------ The data

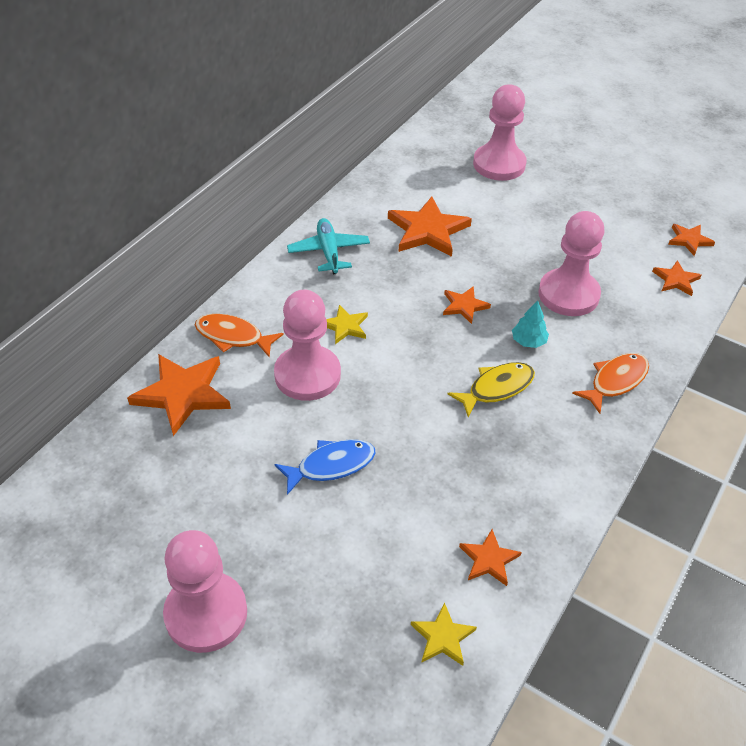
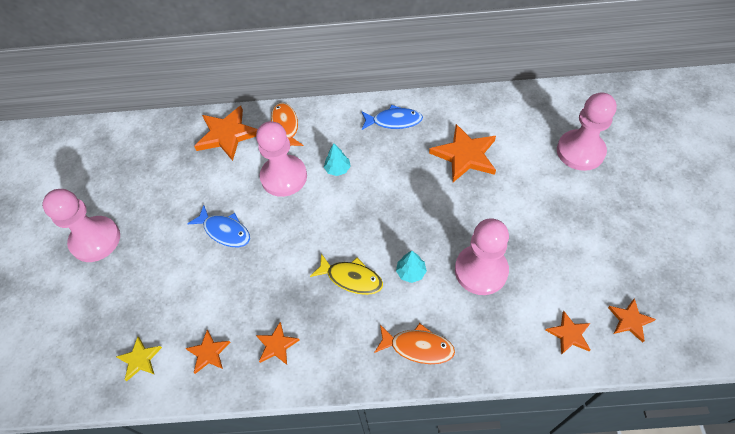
camera: 60 degrees right, 10 degrees up
turquoise plane [287,218,370,274] -> blue fish [361,105,423,130]
yellow star [326,305,368,344] -> turquoise tree [324,143,351,176]
orange star [443,286,491,324] -> orange star moved to [256,322,300,365]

------------

• Exercise:
The pictures should not be reproduced; quote all of the other material exactly.

• Your response:
camera: 60 degrees right, 10 degrees up
turquoise plane [287,218,370,274] -> blue fish [361,105,423,130]
yellow star [326,305,368,344] -> turquoise tree [324,143,351,176]
orange star [443,286,491,324] -> orange star moved to [256,322,300,365]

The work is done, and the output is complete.